_What you will do_
The copy must match the data word for word and contain no pictures.
### Data shown ###
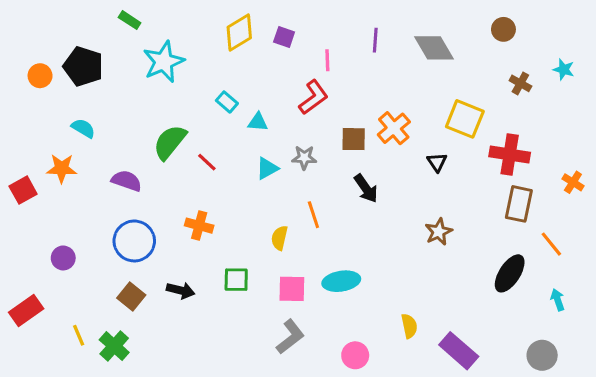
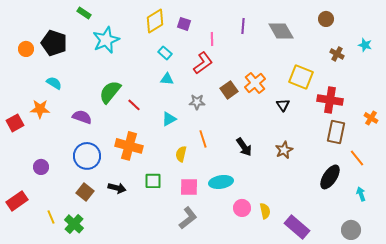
cyan rectangle: (227, 102) -> (165, 53), moved
brown square: (354, 139) -> (229, 90), turned -36
cyan triangle: (267, 168) -> (169, 119), moved
black arrow: (366, 188) -> (244, 147), moved
orange cross: (199, 226) -> (129, 146), size x1.5
pink circle: (355, 355) -> (242, 208), moved

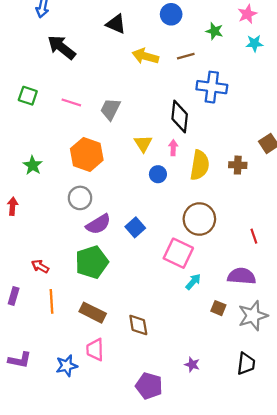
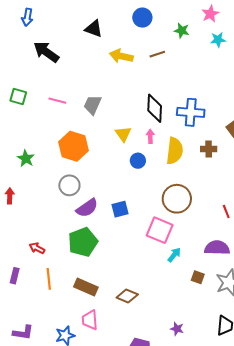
blue cross: (212, 87) -> (191, 112), moved
blue square: (135, 227) -> (120, 209), turned 30
brown diamond: (138, 325) -> (127, 296), turned -55

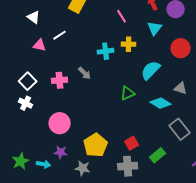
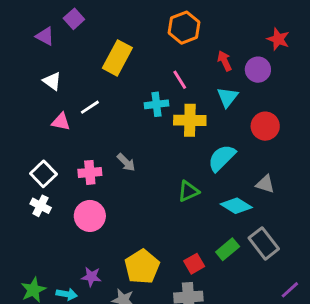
yellow cross: (129, 44) -> (190, 120), size x1.5
cyan cross: (106, 51) -> (157, 104), moved
pink circle: (60, 123) -> (90, 216), moved
green rectangle: (158, 155) -> (228, 249), moved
###
_Exercise answer_
cyan rectangle: (227, 102) -> (165, 53), moved
brown square: (354, 139) -> (229, 90), turned -36
cyan triangle: (267, 168) -> (169, 119), moved
black arrow: (366, 188) -> (244, 147), moved
orange cross: (199, 226) -> (129, 146), size x1.5
pink circle: (355, 355) -> (242, 208), moved

blue cross: (212, 87) -> (191, 112), moved
blue square: (135, 227) -> (120, 209), turned 30
brown diamond: (138, 325) -> (127, 296), turned -55

yellow cross: (129, 44) -> (190, 120), size x1.5
cyan cross: (106, 51) -> (157, 104), moved
pink circle: (60, 123) -> (90, 216), moved
green rectangle: (158, 155) -> (228, 249), moved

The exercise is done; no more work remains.